* **Scene change data**:

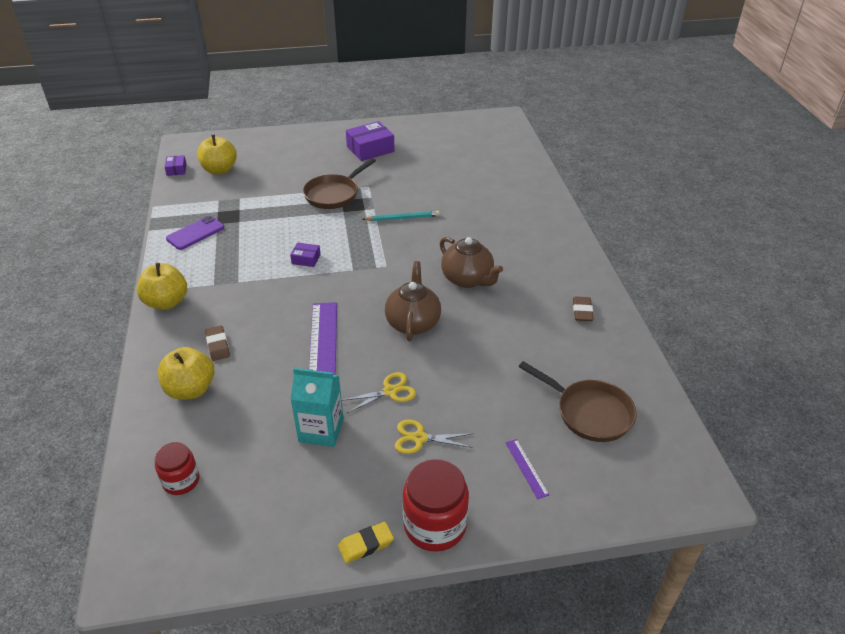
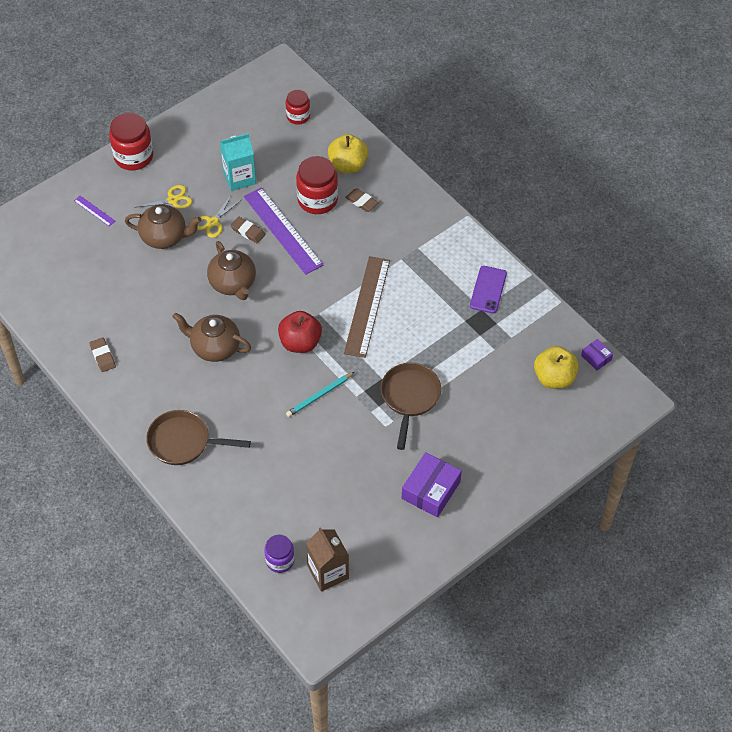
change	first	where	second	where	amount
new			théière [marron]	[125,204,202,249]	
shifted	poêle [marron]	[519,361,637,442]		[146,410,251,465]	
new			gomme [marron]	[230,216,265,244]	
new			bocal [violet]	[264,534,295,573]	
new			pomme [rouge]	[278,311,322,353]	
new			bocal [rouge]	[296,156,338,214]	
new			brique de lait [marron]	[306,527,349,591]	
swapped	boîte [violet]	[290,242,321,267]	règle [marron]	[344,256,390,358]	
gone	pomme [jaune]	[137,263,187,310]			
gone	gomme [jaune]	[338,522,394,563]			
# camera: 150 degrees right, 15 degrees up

* **Exercise aim**: Reproduce every record verbatim, please. Omit the images.

* **Expected answer**:
change	first	where	second	where	amount
new			théière [marron]	[125,204,202,249]	
shifted	poêle [marron]	[519,361,637,442]		[146,410,251,465]	
new			gomme [marron]	[230,216,265,244]	
new			bocal [violet]	[264,534,295,573]	
new			pomme [rouge]	[278,311,322,353]	
new			bocal [rouge]	[296,156,338,214]	
new			brique de lait [marron]	[306,527,349,591]	
swapped	boîte [violet]	[290,242,321,267]	règle [marron]	[344,256,390,358]	
gone	pomme [jaune]	[137,263,187,310]			
gone	gomme [jaune]	[338,522,394,563]			
# camera: 150 degrees right, 15 degrees up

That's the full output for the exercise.